[Records for this task — start]

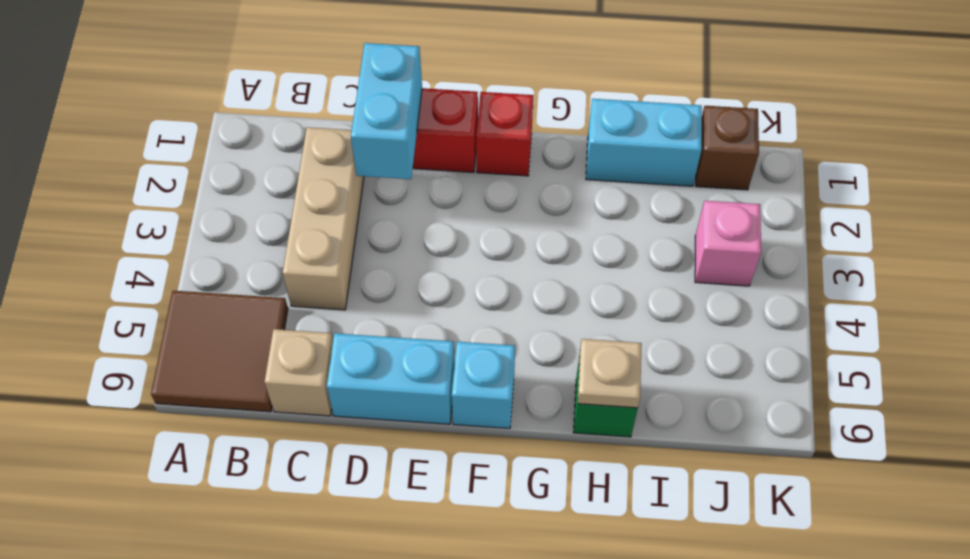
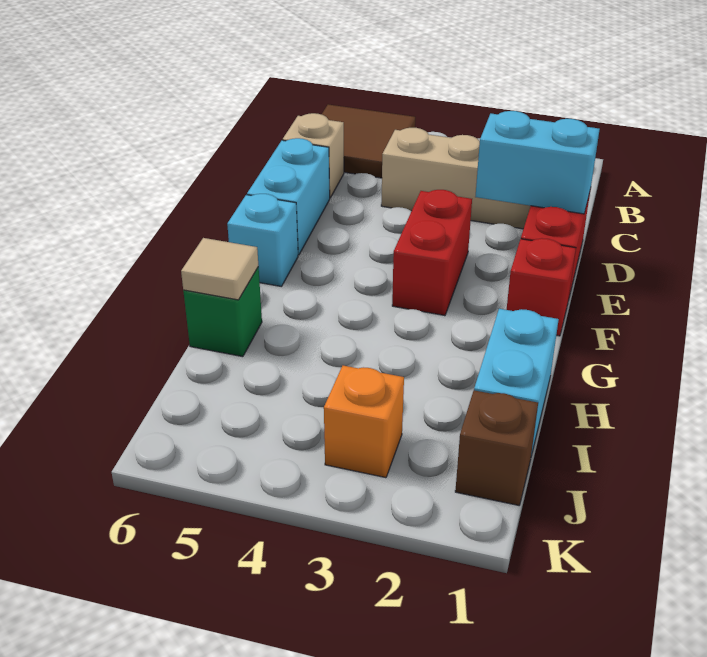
none -> red brick E3:F3 level 1
tan plate H6 level 2 -> tan tile H6 level 2
pink brick J3 level 1 -> orange brick J3 level 1

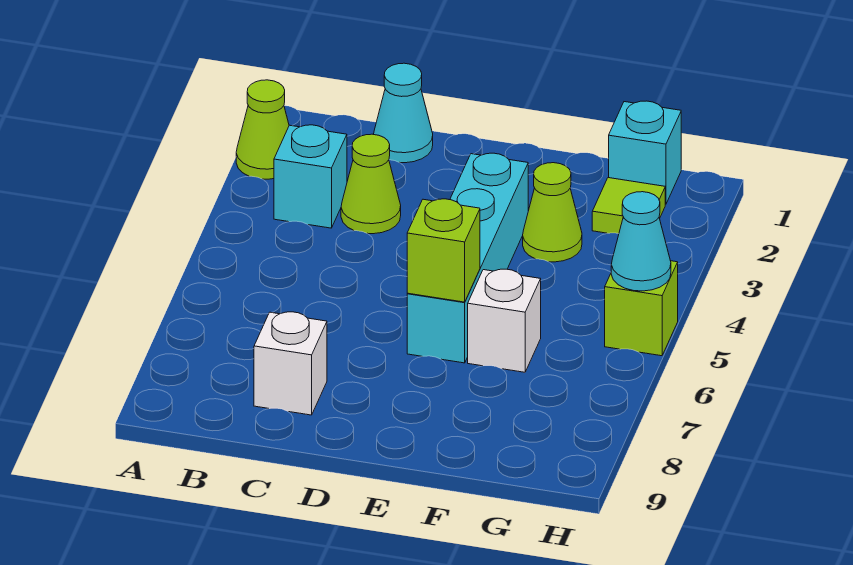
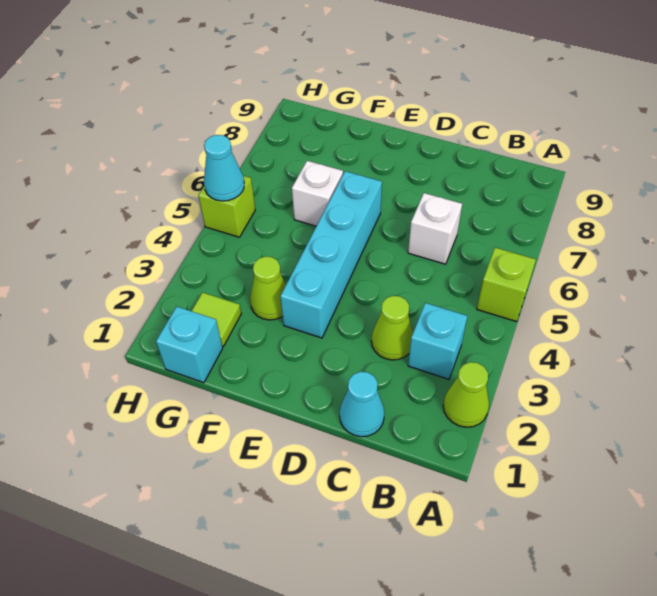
white brick C8 level 1 -> white brick C6 level 1
lime brick E6 level 2 -> lime brick A5 level 1

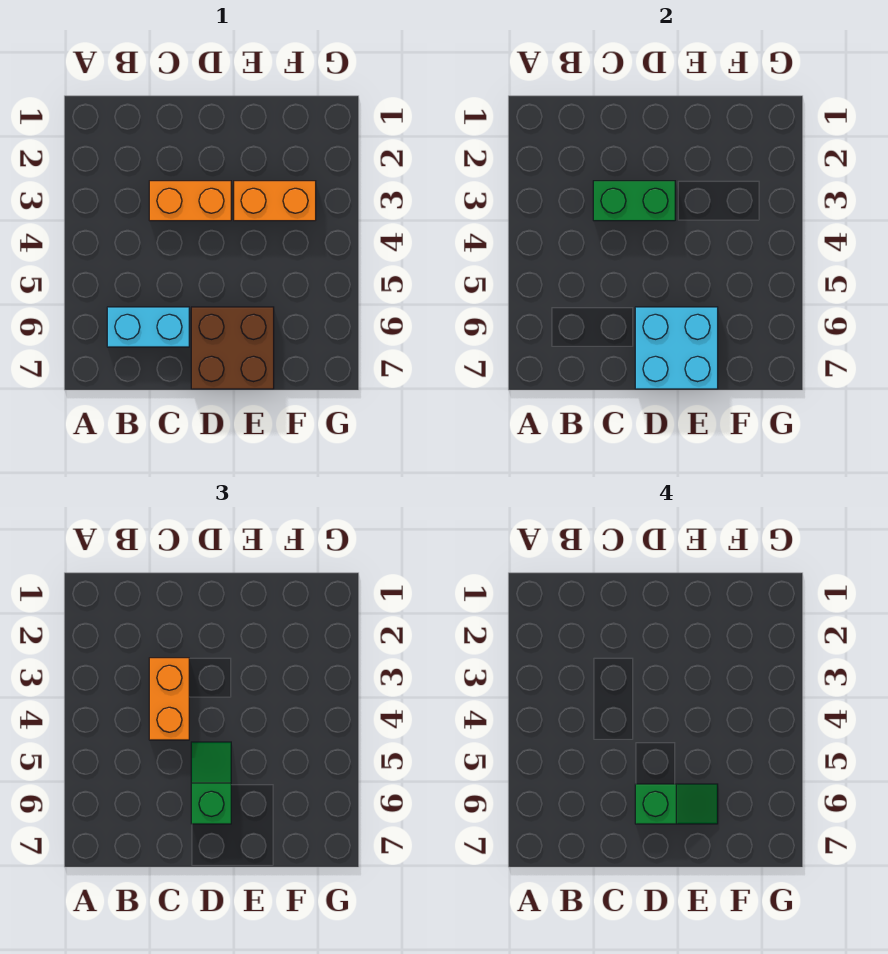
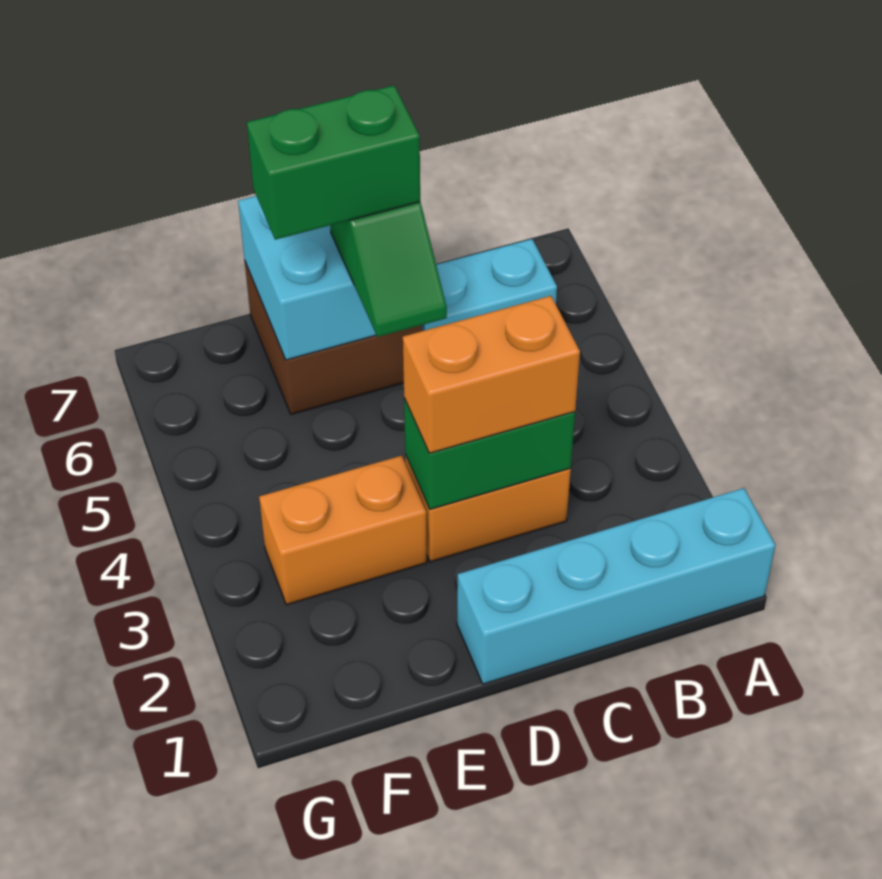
none -> cyan brick A1:D1 level 1
orange brick C3:C4 level 3 -> orange brick C3:D3 level 3
green slope D6:E6 level 4 top D -> green brick D6:E6 level 4

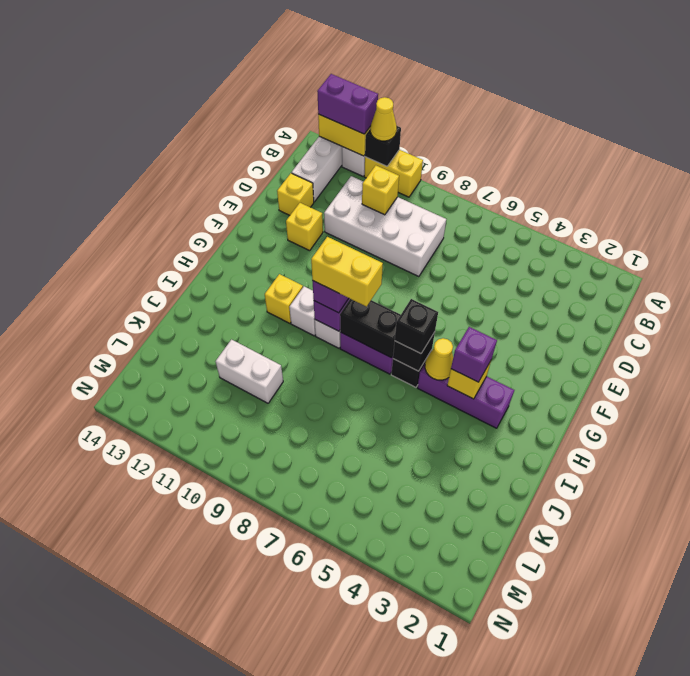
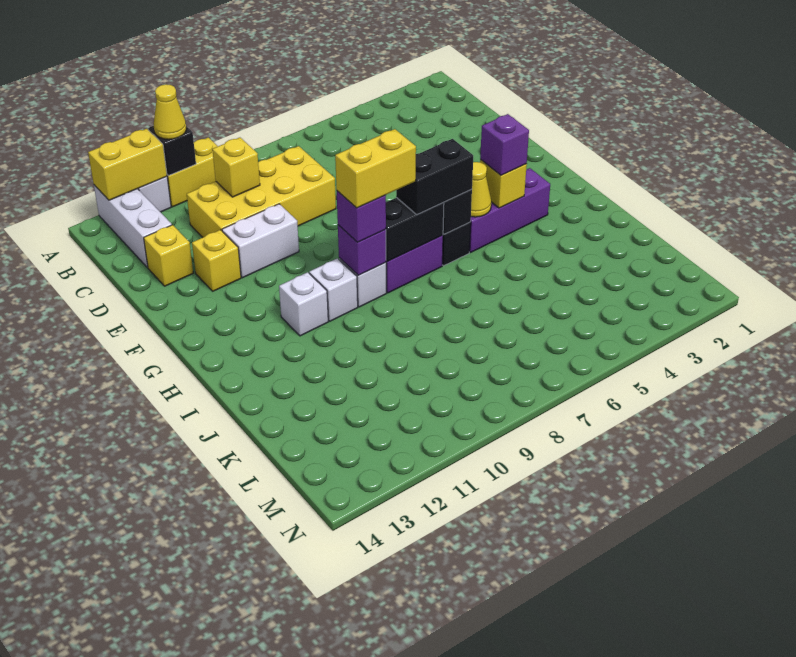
purple brick A12:A13 level 3 -> none
white brick C8:D11 level 1 -> yellow brick C8:D11 level 1
black brick H6 level 3 -> black brick H6:H7 level 3
yellow brick H11 level 1 -> white brick H11 level 1
white brick K10:K11 level 1 -> white brick E10:E11 level 1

[Records for this task — finish]

## Requirement
Copy out every entry above verbatim. Leave each picture out.

## Result of the exercise
none -> red brick E3:F3 level 1
tan plate H6 level 2 -> tan tile H6 level 2
pink brick J3 level 1 -> orange brick J3 level 1

white brick C8 level 1 -> white brick C6 level 1
lime brick E6 level 2 -> lime brick A5 level 1

none -> cyan brick A1:D1 level 1
orange brick C3:C4 level 3 -> orange brick C3:D3 level 3
green slope D6:E6 level 4 top D -> green brick D6:E6 level 4

purple brick A12:A13 level 3 -> none
white brick C8:D11 level 1 -> yellow brick C8:D11 level 1
black brick H6 level 3 -> black brick H6:H7 level 3
yellow brick H11 level 1 -> white brick H11 level 1
white brick K10:K11 level 1 -> white brick E10:E11 level 1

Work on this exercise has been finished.